- _TASK INSTRUCTIONS_
Taking the listing below, restate word for word each line from the line with "(629, 191) = (546, 376): turquoise" to the line with "(313, 356) = (240, 297): white", ends included, and stop there.

________________________

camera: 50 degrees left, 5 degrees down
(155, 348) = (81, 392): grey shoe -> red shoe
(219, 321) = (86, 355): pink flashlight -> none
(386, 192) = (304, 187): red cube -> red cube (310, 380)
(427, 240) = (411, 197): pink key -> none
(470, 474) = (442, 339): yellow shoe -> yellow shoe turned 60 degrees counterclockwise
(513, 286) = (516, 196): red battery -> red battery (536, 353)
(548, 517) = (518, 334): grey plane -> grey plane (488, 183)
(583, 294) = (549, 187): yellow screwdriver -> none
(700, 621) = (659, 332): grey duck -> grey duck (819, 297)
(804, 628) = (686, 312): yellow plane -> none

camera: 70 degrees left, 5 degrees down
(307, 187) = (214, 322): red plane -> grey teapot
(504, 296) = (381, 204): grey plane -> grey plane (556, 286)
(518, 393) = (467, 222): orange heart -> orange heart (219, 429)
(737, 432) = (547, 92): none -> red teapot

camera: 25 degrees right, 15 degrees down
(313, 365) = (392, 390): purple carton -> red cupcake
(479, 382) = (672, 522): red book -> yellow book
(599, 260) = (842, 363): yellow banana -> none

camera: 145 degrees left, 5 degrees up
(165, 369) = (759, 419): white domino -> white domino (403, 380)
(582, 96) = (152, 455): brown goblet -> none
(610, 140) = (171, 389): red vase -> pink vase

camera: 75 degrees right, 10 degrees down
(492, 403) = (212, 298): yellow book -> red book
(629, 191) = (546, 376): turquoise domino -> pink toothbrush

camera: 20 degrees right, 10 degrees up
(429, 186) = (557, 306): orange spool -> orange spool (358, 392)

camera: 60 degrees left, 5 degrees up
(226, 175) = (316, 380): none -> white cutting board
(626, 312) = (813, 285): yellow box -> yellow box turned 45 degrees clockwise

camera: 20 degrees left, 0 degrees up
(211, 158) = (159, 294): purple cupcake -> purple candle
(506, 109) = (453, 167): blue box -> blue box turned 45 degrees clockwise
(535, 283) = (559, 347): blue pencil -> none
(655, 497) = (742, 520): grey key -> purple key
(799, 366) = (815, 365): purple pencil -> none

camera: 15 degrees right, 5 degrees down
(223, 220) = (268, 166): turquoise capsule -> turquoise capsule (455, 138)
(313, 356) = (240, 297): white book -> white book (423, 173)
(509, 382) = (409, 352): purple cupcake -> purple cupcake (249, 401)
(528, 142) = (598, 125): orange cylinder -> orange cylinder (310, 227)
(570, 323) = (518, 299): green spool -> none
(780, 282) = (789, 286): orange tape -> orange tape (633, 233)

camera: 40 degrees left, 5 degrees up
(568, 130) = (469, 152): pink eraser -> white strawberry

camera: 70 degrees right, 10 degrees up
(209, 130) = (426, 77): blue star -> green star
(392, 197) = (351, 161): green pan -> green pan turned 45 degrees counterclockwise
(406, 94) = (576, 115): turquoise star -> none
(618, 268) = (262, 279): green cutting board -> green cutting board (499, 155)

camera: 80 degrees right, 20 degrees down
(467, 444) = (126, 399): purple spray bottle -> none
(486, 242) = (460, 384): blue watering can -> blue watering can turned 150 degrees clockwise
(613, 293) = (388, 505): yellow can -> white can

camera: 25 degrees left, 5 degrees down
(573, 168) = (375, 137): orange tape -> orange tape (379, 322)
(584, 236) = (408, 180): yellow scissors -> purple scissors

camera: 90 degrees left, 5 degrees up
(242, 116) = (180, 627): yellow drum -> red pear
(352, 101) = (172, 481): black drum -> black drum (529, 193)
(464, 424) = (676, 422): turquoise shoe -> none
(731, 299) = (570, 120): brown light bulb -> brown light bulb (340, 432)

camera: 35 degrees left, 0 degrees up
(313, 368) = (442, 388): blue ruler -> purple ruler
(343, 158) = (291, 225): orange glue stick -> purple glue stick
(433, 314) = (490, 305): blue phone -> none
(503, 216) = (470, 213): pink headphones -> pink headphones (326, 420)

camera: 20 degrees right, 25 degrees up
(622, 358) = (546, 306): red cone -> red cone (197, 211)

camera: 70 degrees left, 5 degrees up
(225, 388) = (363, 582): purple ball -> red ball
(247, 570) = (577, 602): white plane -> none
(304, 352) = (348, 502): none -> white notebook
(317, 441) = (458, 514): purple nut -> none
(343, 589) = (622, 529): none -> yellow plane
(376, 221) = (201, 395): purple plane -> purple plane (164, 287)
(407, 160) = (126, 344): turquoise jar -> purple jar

________________________

- _ANSWER TO THIS EXERCISE_
(629, 191) = (546, 376): turquoise domino -> pink toothbrush

camera: 20 degrees right, 10 degrees up
(429, 186) = (557, 306): orange spool -> orange spool (358, 392)

camera: 60 degrees left, 5 degrees up
(226, 175) = (316, 380): none -> white cutting board
(626, 312) = (813, 285): yellow box -> yellow box turned 45 degrees clockwise

camera: 20 degrees left, 0 degrees up
(211, 158) = (159, 294): purple cupcake -> purple candle
(506, 109) = (453, 167): blue box -> blue box turned 45 degrees clockwise
(535, 283) = (559, 347): blue pencil -> none
(655, 497) = (742, 520): grey key -> purple key
(799, 366) = (815, 365): purple pencil -> none

camera: 15 degrees right, 5 degrees down
(223, 220) = (268, 166): turquoise capsule -> turquoise capsule (455, 138)
(313, 356) = (240, 297): white book -> white book (423, 173)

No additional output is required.